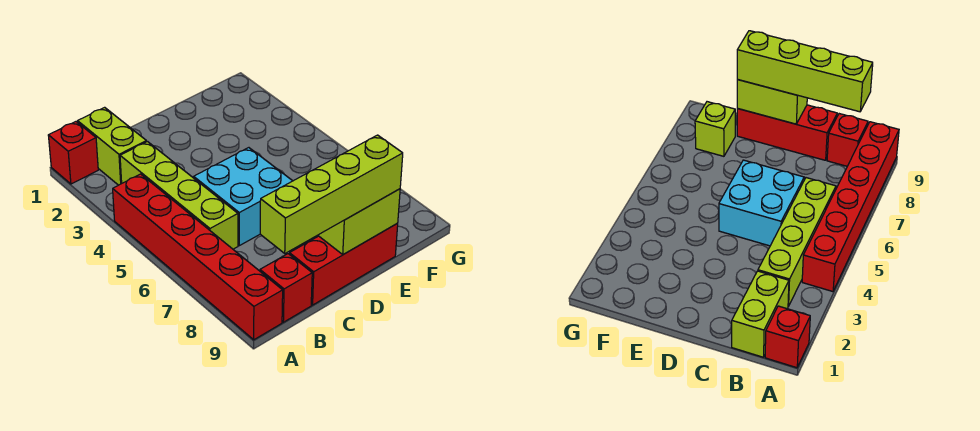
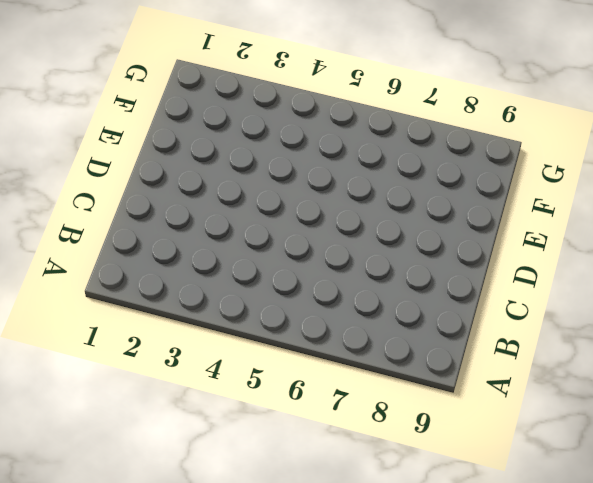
none -> red brick A1 level 1
none -> red brick A4:A9 level 1

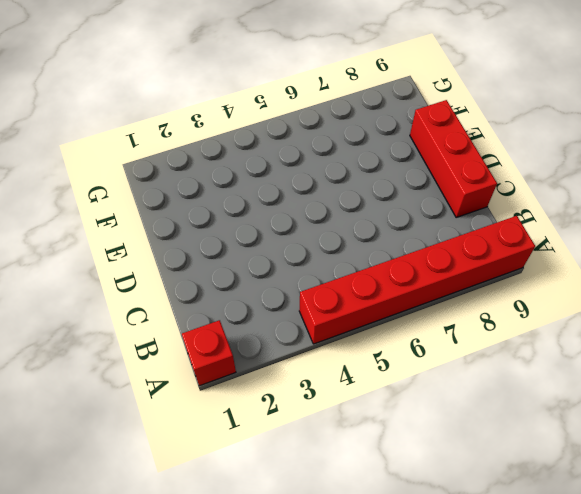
none -> lime brick B1:B2 level 1
none -> lime brick B3:B6 level 1

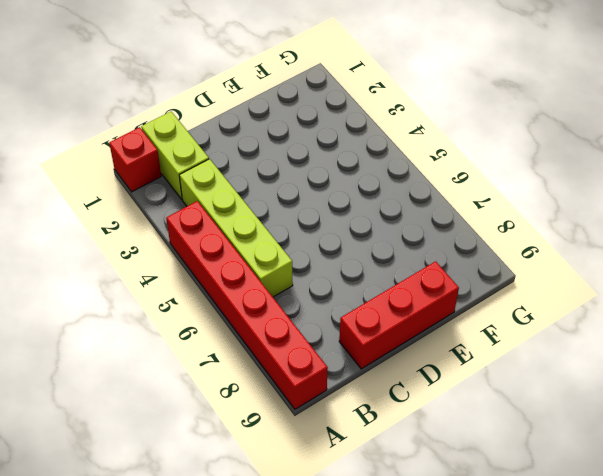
none -> red brick B9 level 1
none -> cyan brick C5:D6 level 1

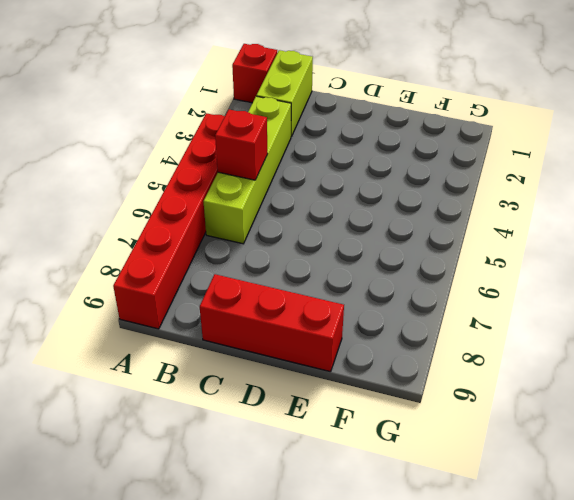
red brick B5 level 2 -> red brick B9 level 1
none -> cyan brick C5:D6 level 1
none -> lime brick F8 level 1

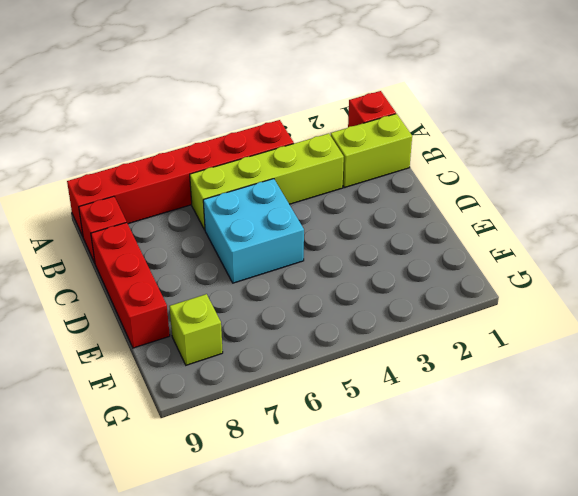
none -> lime brick D9:E9 level 2
none -> lime brick B9:E9 level 3

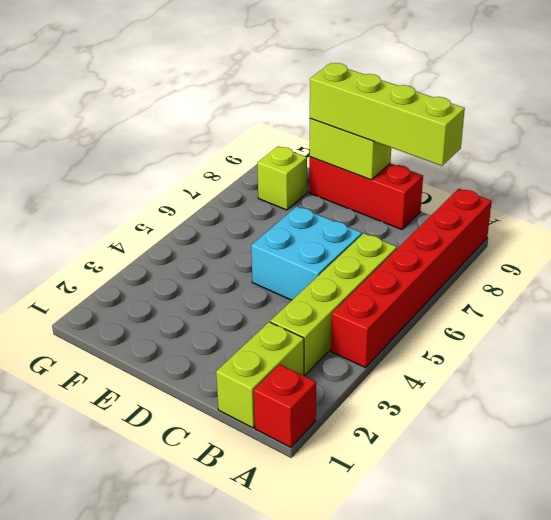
none -> red brick B9 level 1

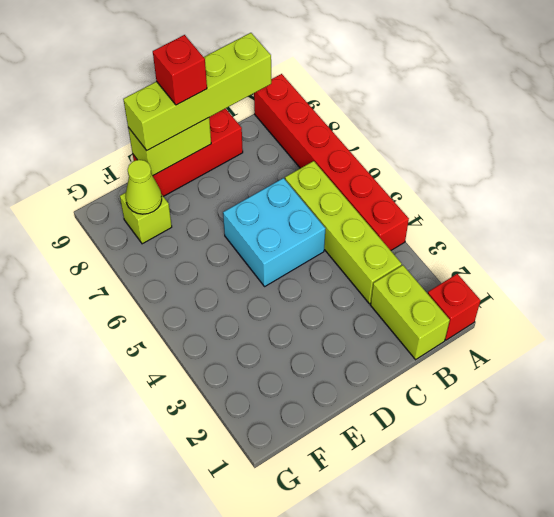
red brick D9 level 4 -> red brick B9 level 1
lime cone F8 level 2 -> none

### ASSIGNMENT:
In the data above, find each line where the string "lime" appears, then copy it.

### EXPECTED OUTPUT:
none -> lime brick B1:B2 level 1
none -> lime brick B3:B6 level 1
none -> lime brick F8 level 1
none -> lime brick D9:E9 level 2
none -> lime brick B9:E9 level 3
lime cone F8 level 2 -> none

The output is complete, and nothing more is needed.